##### INPUT ROWS

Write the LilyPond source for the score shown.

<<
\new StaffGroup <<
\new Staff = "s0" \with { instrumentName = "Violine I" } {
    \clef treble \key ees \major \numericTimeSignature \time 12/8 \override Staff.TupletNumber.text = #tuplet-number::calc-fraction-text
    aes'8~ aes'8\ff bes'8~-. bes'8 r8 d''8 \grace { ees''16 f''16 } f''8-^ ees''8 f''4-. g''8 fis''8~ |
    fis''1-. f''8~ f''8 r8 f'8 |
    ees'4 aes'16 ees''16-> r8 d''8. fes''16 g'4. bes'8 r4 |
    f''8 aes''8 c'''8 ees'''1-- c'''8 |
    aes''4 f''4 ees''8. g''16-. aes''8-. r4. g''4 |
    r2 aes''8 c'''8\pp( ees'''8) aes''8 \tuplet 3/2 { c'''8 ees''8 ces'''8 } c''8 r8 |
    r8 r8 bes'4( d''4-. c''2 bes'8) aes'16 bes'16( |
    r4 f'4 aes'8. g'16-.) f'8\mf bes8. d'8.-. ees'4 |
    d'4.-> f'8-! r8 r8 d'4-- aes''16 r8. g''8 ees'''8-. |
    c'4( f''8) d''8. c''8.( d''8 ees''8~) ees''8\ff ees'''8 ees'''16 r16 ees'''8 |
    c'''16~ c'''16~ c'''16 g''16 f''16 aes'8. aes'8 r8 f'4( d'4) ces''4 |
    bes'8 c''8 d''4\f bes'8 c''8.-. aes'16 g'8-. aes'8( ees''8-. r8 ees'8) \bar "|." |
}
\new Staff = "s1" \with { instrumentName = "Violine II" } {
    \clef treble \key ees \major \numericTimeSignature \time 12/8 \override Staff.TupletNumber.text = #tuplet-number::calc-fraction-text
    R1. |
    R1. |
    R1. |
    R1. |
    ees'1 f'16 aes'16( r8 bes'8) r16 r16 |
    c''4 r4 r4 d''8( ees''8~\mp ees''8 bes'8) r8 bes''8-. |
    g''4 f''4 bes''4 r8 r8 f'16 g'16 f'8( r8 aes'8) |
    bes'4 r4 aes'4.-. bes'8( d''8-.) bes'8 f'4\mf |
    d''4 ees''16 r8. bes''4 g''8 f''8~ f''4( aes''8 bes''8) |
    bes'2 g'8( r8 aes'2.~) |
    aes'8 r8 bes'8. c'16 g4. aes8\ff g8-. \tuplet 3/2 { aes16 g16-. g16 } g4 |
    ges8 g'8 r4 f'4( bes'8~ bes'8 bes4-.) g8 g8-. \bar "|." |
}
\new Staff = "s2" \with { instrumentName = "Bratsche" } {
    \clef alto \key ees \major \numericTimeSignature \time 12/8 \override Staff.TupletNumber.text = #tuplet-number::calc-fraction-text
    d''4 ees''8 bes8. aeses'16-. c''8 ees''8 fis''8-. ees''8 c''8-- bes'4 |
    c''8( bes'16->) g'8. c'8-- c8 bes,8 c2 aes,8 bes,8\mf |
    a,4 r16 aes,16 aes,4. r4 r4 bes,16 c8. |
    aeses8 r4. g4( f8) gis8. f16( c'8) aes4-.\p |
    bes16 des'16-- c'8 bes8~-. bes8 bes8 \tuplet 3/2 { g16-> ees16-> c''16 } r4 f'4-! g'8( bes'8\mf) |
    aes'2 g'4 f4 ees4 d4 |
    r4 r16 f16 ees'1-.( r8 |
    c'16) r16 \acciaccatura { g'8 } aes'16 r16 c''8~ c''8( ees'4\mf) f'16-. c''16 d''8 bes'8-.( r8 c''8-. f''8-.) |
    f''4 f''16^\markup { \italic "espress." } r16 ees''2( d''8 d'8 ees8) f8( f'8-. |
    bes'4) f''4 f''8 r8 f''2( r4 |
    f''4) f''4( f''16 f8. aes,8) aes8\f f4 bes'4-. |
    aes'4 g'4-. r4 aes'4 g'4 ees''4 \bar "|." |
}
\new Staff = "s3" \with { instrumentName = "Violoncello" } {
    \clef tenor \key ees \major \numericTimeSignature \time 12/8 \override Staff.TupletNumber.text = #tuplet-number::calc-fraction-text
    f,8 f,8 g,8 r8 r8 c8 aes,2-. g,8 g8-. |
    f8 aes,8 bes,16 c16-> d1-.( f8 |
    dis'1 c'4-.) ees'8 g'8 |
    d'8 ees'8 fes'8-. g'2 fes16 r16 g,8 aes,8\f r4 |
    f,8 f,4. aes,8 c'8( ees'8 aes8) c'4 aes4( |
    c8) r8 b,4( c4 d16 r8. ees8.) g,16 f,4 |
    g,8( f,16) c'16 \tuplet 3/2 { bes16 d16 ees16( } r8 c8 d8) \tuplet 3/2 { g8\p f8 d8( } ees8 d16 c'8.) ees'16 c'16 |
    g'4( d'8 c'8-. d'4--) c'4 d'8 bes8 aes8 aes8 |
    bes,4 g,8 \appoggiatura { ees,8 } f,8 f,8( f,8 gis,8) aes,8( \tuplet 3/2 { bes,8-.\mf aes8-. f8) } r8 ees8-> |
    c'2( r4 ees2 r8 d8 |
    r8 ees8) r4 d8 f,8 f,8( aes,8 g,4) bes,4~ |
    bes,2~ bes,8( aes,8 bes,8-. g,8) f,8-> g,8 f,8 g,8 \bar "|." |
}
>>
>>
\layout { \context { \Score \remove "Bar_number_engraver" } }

##########

§ THE PROBLEM:
Select every line in the items above that contains the string "calc", and copy each one. Case counts.

§ RESPONSE:
    \clef treble \key ees \major \numericTimeSignature \time 12/8 \override Staff.TupletNumber.text = #tuplet-number::calc-fraction-text
    \clef treble \key ees \major \numericTimeSignature \time 12/8 \override Staff.TupletNumber.text = #tuplet-number::calc-fraction-text
    \clef alto \key ees \major \numericTimeSignature \time 12/8 \override Staff.TupletNumber.text = #tuplet-number::calc-fraction-text
    \clef tenor \key ees \major \numericTimeSignature \time 12/8 \override Staff.TupletNumber.text = #tuplet-number::calc-fraction-text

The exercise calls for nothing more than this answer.